DATASET
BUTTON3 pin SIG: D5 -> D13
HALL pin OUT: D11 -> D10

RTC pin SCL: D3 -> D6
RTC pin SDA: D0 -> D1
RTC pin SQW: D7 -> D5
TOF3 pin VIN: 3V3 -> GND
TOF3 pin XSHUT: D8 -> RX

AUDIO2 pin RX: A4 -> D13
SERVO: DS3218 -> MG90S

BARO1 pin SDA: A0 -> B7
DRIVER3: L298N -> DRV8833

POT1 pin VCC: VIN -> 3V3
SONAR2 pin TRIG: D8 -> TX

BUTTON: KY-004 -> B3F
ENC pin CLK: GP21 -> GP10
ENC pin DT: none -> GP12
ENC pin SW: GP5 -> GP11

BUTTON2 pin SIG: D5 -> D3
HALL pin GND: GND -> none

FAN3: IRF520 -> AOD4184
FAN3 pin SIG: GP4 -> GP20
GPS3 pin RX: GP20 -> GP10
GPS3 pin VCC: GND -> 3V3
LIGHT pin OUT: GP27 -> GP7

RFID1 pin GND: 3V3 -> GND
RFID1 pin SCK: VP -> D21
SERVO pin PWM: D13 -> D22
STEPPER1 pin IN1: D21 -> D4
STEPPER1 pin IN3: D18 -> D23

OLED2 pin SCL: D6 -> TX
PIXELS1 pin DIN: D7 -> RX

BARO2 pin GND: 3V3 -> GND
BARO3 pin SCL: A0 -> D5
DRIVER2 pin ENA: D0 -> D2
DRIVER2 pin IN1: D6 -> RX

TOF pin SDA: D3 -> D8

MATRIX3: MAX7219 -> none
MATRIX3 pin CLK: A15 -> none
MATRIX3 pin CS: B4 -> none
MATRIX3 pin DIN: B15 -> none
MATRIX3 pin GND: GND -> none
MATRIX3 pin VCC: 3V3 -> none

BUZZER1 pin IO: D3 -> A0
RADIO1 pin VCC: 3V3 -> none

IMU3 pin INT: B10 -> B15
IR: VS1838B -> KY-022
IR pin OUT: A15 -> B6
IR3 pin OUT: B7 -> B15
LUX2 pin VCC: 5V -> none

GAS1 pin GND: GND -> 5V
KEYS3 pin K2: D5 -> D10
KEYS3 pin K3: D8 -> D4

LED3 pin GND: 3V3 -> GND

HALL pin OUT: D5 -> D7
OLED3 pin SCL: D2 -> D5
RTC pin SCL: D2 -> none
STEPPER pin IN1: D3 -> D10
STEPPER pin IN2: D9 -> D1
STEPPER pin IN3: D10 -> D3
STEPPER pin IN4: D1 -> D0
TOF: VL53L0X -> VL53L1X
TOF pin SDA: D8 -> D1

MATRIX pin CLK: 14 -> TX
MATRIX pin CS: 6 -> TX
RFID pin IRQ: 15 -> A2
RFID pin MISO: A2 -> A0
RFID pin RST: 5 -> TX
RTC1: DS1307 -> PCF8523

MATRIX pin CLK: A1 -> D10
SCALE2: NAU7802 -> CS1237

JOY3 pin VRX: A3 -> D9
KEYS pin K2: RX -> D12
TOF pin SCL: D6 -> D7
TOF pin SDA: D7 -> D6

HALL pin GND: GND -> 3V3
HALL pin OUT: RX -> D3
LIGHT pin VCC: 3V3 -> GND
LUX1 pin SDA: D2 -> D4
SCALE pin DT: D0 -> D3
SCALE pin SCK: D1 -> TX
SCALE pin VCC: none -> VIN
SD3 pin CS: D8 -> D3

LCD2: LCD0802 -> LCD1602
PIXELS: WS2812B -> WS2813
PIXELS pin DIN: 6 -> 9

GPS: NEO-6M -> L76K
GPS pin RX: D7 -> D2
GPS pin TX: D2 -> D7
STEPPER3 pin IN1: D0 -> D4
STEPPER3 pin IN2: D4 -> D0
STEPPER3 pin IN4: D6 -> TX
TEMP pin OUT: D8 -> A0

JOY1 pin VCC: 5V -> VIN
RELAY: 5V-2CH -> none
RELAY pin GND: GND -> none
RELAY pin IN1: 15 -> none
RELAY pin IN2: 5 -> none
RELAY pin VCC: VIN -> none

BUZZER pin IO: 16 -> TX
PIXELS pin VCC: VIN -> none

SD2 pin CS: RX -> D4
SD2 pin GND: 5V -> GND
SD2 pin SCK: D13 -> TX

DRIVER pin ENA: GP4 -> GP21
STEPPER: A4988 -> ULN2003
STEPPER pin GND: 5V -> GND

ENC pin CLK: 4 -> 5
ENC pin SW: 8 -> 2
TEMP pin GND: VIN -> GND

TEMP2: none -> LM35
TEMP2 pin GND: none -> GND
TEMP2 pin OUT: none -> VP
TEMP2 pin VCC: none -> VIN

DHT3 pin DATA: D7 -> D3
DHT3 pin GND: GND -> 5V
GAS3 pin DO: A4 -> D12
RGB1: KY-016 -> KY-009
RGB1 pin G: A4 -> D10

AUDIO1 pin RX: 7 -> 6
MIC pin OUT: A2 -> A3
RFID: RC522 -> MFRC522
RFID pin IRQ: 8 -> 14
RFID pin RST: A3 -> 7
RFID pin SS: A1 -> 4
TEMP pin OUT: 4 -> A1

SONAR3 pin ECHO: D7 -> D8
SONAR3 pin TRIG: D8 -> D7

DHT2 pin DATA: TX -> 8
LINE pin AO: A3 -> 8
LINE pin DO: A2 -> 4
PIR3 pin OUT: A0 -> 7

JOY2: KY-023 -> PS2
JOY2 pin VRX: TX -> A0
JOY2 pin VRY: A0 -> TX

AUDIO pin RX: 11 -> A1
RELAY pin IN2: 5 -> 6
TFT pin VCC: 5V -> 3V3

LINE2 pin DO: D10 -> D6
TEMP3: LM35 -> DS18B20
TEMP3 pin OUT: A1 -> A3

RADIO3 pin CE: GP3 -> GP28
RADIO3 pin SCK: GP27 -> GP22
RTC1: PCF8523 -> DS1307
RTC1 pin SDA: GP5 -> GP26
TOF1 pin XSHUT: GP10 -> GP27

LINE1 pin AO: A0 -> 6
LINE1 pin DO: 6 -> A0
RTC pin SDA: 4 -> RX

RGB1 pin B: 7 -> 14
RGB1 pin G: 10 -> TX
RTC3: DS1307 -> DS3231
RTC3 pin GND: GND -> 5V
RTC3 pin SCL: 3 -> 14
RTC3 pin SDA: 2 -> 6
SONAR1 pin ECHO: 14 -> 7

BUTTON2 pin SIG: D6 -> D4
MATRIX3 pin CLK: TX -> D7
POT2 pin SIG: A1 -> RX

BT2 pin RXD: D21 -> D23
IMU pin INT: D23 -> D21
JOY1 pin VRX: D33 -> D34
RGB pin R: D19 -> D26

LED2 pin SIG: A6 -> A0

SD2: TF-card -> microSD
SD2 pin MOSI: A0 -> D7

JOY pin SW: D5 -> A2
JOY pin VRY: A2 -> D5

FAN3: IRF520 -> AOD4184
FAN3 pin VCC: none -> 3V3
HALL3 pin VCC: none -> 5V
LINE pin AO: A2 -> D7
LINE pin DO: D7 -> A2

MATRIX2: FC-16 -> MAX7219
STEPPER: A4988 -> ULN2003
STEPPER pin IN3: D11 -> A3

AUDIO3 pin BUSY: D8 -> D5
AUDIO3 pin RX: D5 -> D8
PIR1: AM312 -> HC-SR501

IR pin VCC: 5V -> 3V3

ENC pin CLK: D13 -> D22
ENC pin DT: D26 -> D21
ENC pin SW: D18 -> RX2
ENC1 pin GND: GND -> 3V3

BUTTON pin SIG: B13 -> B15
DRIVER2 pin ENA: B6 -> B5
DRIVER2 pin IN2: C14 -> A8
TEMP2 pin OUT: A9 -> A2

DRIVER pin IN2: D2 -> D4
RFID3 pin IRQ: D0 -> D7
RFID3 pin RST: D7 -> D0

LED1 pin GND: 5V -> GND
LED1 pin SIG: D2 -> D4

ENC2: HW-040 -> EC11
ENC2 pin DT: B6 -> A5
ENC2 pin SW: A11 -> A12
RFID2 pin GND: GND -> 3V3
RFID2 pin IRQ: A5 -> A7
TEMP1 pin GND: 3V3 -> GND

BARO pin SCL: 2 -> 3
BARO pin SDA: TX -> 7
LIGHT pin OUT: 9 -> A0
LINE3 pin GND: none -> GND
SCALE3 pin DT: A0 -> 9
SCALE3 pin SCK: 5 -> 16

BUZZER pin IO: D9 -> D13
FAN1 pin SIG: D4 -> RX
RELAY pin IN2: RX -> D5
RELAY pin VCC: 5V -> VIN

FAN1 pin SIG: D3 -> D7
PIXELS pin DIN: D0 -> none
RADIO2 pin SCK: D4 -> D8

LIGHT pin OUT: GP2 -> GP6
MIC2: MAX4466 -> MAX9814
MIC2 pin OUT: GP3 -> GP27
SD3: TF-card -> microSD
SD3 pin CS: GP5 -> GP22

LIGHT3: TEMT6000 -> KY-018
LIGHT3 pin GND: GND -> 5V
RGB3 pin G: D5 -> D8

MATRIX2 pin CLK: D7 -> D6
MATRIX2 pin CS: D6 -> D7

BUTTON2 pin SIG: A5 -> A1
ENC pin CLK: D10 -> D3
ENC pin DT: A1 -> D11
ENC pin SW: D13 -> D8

PROBLEM DETAILS
Reproduce only the lines above, starting at the line with "BUZZER1 pin IO: D3 -> A0" and ending at the line with "JOY3 pin VRX: A3 -> D9", exactly as written.

SOLUTION TO THIS EXERCISE
BUZZER1 pin IO: D3 -> A0
RADIO1 pin VCC: 3V3 -> none

IMU3 pin INT: B10 -> B15
IR: VS1838B -> KY-022
IR pin OUT: A15 -> B6
IR3 pin OUT: B7 -> B15
LUX2 pin VCC: 5V -> none

GAS1 pin GND: GND -> 5V
KEYS3 pin K2: D5 -> D10
KEYS3 pin K3: D8 -> D4

LED3 pin GND: 3V3 -> GND

HALL pin OUT: D5 -> D7
OLED3 pin SCL: D2 -> D5
RTC pin SCL: D2 -> none
STEPPER pin IN1: D3 -> D10
STEPPER pin IN2: D9 -> D1
STEPPER pin IN3: D10 -> D3
STEPPER pin IN4: D1 -> D0
TOF: VL53L0X -> VL53L1X
TOF pin SDA: D8 -> D1

MATRIX pin CLK: 14 -> TX
MATRIX pin CS: 6 -> TX
RFID pin IRQ: 15 -> A2
RFID pin MISO: A2 -> A0
RFID pin RST: 5 -> TX
RTC1: DS1307 -> PCF8523

MATRIX pin CLK: A1 -> D10
SCALE2: NAU7802 -> CS1237

JOY3 pin VRX: A3 -> D9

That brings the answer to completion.